## Given problem
Copy the rows below word for word.

★ ★ ★ ★ ★

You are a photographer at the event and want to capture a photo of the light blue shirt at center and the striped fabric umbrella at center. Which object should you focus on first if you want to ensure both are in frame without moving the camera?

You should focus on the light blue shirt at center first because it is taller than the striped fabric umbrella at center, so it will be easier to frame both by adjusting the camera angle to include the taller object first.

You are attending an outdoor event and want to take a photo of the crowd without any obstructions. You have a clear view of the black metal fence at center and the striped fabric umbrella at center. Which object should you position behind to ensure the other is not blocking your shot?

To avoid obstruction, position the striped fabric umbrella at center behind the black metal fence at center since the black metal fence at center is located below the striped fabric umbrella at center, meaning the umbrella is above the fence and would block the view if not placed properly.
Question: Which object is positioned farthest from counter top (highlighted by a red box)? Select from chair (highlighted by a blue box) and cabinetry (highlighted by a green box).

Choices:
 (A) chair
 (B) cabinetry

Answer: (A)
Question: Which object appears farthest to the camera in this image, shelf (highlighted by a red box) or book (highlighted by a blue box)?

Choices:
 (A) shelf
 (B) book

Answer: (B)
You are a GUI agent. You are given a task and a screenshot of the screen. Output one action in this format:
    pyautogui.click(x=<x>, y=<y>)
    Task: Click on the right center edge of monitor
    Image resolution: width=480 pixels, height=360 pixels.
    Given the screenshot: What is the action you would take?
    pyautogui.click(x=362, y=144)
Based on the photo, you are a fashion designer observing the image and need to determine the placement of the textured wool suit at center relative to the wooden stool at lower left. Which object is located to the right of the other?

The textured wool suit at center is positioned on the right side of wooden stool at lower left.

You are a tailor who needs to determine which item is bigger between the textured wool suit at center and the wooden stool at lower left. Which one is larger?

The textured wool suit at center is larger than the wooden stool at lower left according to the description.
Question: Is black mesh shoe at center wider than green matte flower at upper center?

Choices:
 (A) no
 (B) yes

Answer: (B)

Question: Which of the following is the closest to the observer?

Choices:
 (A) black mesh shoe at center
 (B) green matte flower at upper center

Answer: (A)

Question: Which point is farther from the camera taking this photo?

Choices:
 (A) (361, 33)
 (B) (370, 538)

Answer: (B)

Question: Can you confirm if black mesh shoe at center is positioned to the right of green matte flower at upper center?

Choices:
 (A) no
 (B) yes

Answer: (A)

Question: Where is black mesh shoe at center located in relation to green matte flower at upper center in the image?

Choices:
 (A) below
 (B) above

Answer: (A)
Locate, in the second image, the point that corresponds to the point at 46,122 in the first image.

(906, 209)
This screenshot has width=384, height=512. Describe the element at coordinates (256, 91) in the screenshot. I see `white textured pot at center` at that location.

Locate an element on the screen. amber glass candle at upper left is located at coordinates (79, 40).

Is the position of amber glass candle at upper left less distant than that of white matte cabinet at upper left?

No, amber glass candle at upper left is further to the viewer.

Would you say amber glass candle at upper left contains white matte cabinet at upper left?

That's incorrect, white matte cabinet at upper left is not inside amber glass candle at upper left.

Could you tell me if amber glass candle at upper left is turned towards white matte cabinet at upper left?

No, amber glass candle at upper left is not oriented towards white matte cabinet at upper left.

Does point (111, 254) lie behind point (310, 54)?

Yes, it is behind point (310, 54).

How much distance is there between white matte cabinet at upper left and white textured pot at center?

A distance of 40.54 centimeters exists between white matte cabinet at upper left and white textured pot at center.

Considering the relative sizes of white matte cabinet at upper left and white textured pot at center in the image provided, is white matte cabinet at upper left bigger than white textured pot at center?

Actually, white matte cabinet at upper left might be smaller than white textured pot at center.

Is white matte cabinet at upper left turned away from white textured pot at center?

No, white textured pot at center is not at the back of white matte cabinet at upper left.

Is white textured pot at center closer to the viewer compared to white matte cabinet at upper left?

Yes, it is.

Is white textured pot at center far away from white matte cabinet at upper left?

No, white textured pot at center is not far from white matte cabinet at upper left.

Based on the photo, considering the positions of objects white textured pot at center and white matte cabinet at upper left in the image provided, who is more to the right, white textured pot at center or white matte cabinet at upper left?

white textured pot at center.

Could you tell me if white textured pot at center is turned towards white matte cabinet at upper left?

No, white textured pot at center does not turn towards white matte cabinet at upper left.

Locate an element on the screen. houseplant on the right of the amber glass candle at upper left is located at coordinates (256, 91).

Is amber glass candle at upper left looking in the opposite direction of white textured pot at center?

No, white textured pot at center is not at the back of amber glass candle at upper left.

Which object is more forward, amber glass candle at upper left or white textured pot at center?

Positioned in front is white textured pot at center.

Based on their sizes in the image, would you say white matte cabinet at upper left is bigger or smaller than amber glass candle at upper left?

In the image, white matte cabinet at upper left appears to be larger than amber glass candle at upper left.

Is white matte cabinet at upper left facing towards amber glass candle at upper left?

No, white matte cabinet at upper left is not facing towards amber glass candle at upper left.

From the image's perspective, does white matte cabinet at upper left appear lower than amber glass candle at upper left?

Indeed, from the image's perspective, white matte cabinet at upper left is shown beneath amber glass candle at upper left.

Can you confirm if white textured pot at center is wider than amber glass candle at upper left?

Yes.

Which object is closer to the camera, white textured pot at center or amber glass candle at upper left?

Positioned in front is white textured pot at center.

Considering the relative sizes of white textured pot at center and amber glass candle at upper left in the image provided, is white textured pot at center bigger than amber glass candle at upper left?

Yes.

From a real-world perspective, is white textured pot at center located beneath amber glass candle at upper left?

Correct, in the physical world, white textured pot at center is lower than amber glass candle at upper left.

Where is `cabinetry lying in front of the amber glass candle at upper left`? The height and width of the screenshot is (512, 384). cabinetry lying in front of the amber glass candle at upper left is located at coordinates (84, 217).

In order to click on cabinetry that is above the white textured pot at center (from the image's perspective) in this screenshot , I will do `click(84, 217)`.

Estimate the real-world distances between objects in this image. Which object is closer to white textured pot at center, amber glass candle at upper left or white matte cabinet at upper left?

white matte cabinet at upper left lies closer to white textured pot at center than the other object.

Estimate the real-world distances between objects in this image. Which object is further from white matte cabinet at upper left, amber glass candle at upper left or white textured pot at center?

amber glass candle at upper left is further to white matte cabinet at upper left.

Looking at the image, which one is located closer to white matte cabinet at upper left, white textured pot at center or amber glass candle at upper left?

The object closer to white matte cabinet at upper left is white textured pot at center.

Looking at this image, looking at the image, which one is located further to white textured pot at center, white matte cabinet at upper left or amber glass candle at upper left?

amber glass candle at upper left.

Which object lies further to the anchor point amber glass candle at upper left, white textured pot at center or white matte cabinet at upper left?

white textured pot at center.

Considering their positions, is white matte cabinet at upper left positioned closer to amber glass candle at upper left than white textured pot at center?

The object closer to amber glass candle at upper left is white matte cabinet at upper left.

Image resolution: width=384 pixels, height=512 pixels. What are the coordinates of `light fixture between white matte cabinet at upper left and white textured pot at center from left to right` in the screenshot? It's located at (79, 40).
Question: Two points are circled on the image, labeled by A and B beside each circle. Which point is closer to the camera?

★ ★ ★ ★ ★

## Written answer
You are a photographer at the event and want to capture a photo of the light blue shirt at center and the striped fabric umbrella at center. Which object should you focus on first if you want to ensure both are in frame without moving the camera?

You should focus on the light blue shirt at center first because it is taller than the striped fabric umbrella at center, so it will be easier to frame both by adjusting the camera angle to include the taller object first.

You are attending an outdoor event and want to take a photo of the crowd without any obstructions. You have a clear view of the black metal fence at center and the striped fabric umbrella at center. Which object should you position behind to ensure the other is not blocking your shot?

To avoid obstruction, position the striped fabric umbrella at center behind the black metal fence at center since the black metal fence at center is located below the striped fabric umbrella at center, meaning the umbrella is above the fence and would block the view if not placed properly.
Question: Which object is positioned farthest from counter top (highlighted by a red box)? Select from chair (highlighted by a blue box) and cabinetry (highlighted by a green box).

Choices:
 (A) chair
 (B) cabinetry

Answer: (A)
Question: Which object appears farthest to the camera in this image, shelf (highlighted by a red box) or book (highlighted by a blue box)?

Choices:
 (A) shelf
 (B) book

Answer: (B)
You are a GUI agent. You are given a task and a screenshot of the screen. Output one action in this format:
    pyautogui.click(x=<x>, y=<y>)
    Task: Click on the right center edge of monitor
    Image resolution: width=480 pixels, height=360 pixels.
    Given the screenshot: What is the action you would take?
    pyautogui.click(x=362, y=144)
Based on the photo, you are a fashion designer observing the image and need to determine the placement of the textured wool suit at center relative to the wooden stool at lower left. Which object is located to the right of the other?

The textured wool suit at center is positioned on the right side of wooden stool at lower left.

You are a tailor who needs to determine which item is bigger between the textured wool suit at center and the wooden stool at lower left. Which one is larger?

The textured wool suit at center is larger than the wooden stool at lower left according to the description.
Question: Is black mesh shoe at center wider than green matte flower at upper center?

Choices:
 (A) no
 (B) yes

Answer: (B)

Question: Which of the following is the closest to the observer?

Choices:
 (A) black mesh shoe at center
 (B) green matte flower at upper center

Answer: (A)

Question: Which point is farther from the camera taking this photo?

Choices:
 (A) (361, 33)
 (B) (370, 538)

Answer: (B)

Question: Can you confirm if black mesh shoe at center is positioned to the right of green matte flower at upper center?

Choices:
 (A) no
 (B) yes

Answer: (A)

Question: Where is black mesh shoe at center located in relation to green matte flower at upper center in the image?

Choices:
 (A) below
 (B) above

Answer: (A)
Locate, in the second image, the point that corresponds to the point at 46,122 in the first image.

(906, 209)
This screenshot has width=384, height=512. Describe the element at coordinates (256, 91) in the screenshot. I see `white textured pot at center` at that location.

Locate an element on the screen. amber glass candle at upper left is located at coordinates (79, 40).

Is the position of amber glass candle at upper left less distant than that of white matte cabinet at upper left?

No, amber glass candle at upper left is further to the viewer.

Would you say amber glass candle at upper left contains white matte cabinet at upper left?

That's incorrect, white matte cabinet at upper left is not inside amber glass candle at upper left.

Could you tell me if amber glass candle at upper left is turned towards white matte cabinet at upper left?

No, amber glass candle at upper left is not oriented towards white matte cabinet at upper left.

Does point (111, 254) lie behind point (310, 54)?

Yes, it is behind point (310, 54).

How much distance is there between white matte cabinet at upper left and white textured pot at center?

A distance of 40.54 centimeters exists between white matte cabinet at upper left and white textured pot at center.

Considering the relative sizes of white matte cabinet at upper left and white textured pot at center in the image provided, is white matte cabinet at upper left bigger than white textured pot at center?

Actually, white matte cabinet at upper left might be smaller than white textured pot at center.

Is white matte cabinet at upper left turned away from white textured pot at center?

No, white textured pot at center is not at the back of white matte cabinet at upper left.

Is white textured pot at center closer to the viewer compared to white matte cabinet at upper left?

Yes, it is.

Is white textured pot at center far away from white matte cabinet at upper left?

No, white textured pot at center is not far from white matte cabinet at upper left.

Based on the photo, considering the positions of objects white textured pot at center and white matte cabinet at upper left in the image provided, who is more to the right, white textured pot at center or white matte cabinet at upper left?

white textured pot at center.

Could you tell me if white textured pot at center is turned towards white matte cabinet at upper left?

No, white textured pot at center does not turn towards white matte cabinet at upper left.

Locate an element on the screen. houseplant on the right of the amber glass candle at upper left is located at coordinates (256, 91).

Is amber glass candle at upper left looking in the opposite direction of white textured pot at center?

No, white textured pot at center is not at the back of amber glass candle at upper left.

Which object is more forward, amber glass candle at upper left or white textured pot at center?

Positioned in front is white textured pot at center.

Based on their sizes in the image, would you say white matte cabinet at upper left is bigger or smaller than amber glass candle at upper left?

In the image, white matte cabinet at upper left appears to be larger than amber glass candle at upper left.

Is white matte cabinet at upper left facing towards amber glass candle at upper left?

No, white matte cabinet at upper left is not facing towards amber glass candle at upper left.

From the image's perspective, does white matte cabinet at upper left appear lower than amber glass candle at upper left?

Indeed, from the image's perspective, white matte cabinet at upper left is shown beneath amber glass candle at upper left.

Can you confirm if white textured pot at center is wider than amber glass candle at upper left?

Yes.

Which object is closer to the camera, white textured pot at center or amber glass candle at upper left?

Positioned in front is white textured pot at center.

Considering the relative sizes of white textured pot at center and amber glass candle at upper left in the image provided, is white textured pot at center bigger than amber glass candle at upper left?

Yes.

From a real-world perspective, is white textured pot at center located beneath amber glass candle at upper left?

Correct, in the physical world, white textured pot at center is lower than amber glass candle at upper left.

Where is `cabinetry lying in front of the amber glass candle at upper left`? The height and width of the screenshot is (512, 384). cabinetry lying in front of the amber glass candle at upper left is located at coordinates (84, 217).

In order to click on cabinetry that is above the white textured pot at center (from the image's perspective) in this screenshot , I will do `click(84, 217)`.

Estimate the real-world distances between objects in this image. Which object is closer to white textured pot at center, amber glass candle at upper left or white matte cabinet at upper left?

white matte cabinet at upper left lies closer to white textured pot at center than the other object.

Estimate the real-world distances between objects in this image. Which object is further from white matte cabinet at upper left, amber glass candle at upper left or white textured pot at center?

amber glass candle at upper left is further to white matte cabinet at upper left.

Looking at the image, which one is located closer to white matte cabinet at upper left, white textured pot at center or amber glass candle at upper left?

The object closer to white matte cabinet at upper left is white textured pot at center.

Looking at this image, looking at the image, which one is located further to white textured pot at center, white matte cabinet at upper left or amber glass candle at upper left?

amber glass candle at upper left.

Which object lies further to the anchor point amber glass candle at upper left, white textured pot at center or white matte cabinet at upper left?

white textured pot at center.

Considering their positions, is white matte cabinet at upper left positioned closer to amber glass candle at upper left than white textured pot at center?

The object closer to amber glass candle at upper left is white matte cabinet at upper left.

Image resolution: width=384 pixels, height=512 pixels. What are the coordinates of `light fixture between white matte cabinet at upper left and white textured pot at center from left to right` in the screenshot? It's located at (79, 40).
Question: Two points are circled on the image, labeled by A and B beside each circle. Which point is closer to the camera?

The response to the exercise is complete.